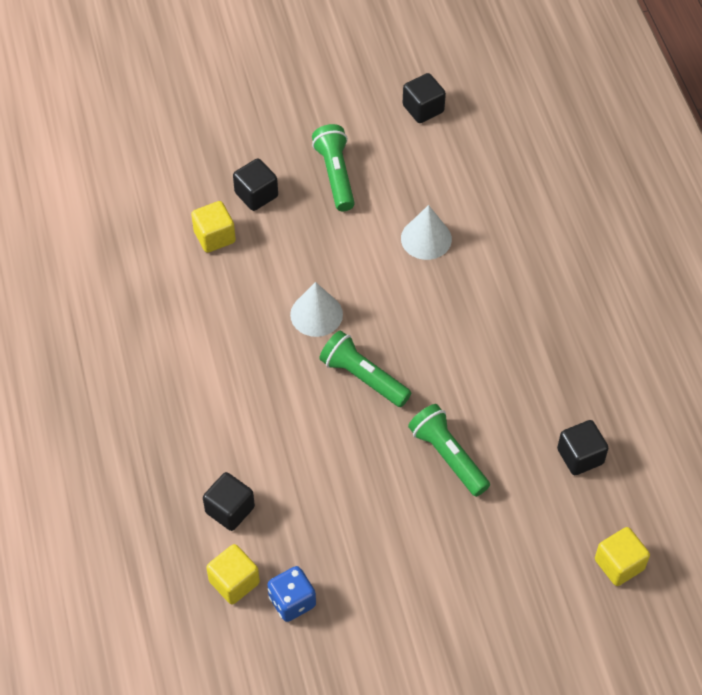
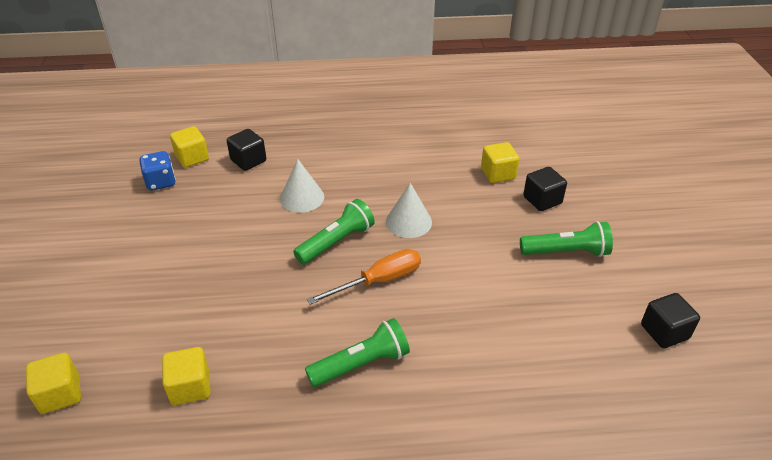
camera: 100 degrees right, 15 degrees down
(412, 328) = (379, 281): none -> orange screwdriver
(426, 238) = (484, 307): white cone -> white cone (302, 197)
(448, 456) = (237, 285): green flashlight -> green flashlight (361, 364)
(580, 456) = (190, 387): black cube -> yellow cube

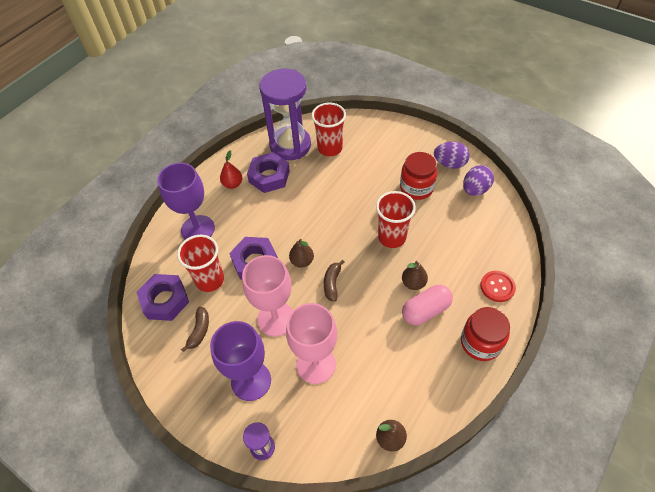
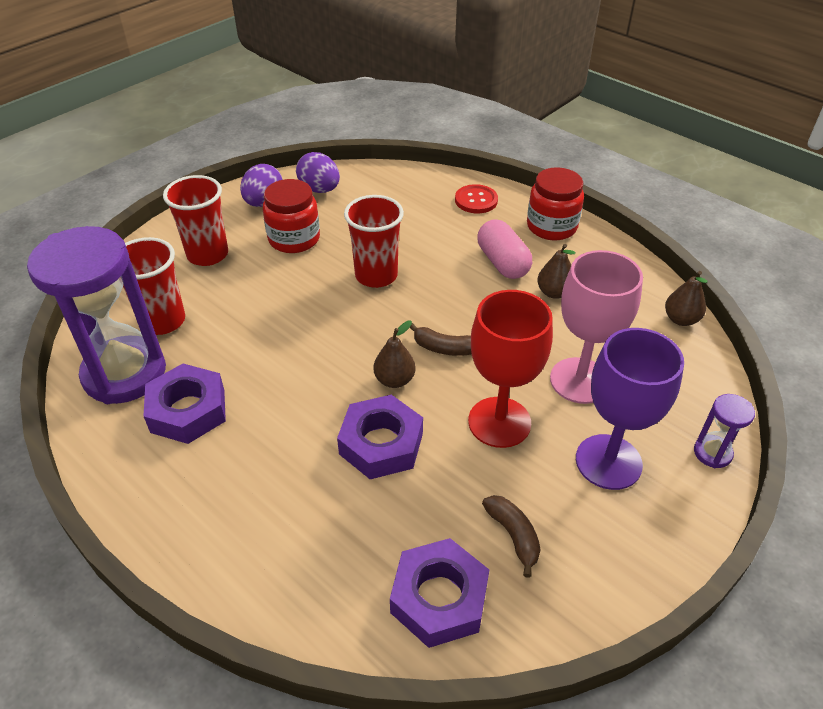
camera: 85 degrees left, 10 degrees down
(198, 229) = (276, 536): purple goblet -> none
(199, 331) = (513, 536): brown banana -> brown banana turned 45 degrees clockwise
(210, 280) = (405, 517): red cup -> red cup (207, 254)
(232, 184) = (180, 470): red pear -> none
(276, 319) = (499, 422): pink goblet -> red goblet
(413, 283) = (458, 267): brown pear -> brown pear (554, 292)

### EXERCISE REQUIREMENTS
Nothing but the lines from the first line of the data above through the line holding "(448, 456) = (237, 285): green" may appear in the response, copied exactly and without pictures.

### OUTPUT BELOW
camera: 100 degrees right, 15 degrees down
(412, 328) = (379, 281): none -> orange screwdriver
(426, 238) = (484, 307): white cone -> white cone (302, 197)
(448, 456) = (237, 285): green flashlight -> green flashlight (361, 364)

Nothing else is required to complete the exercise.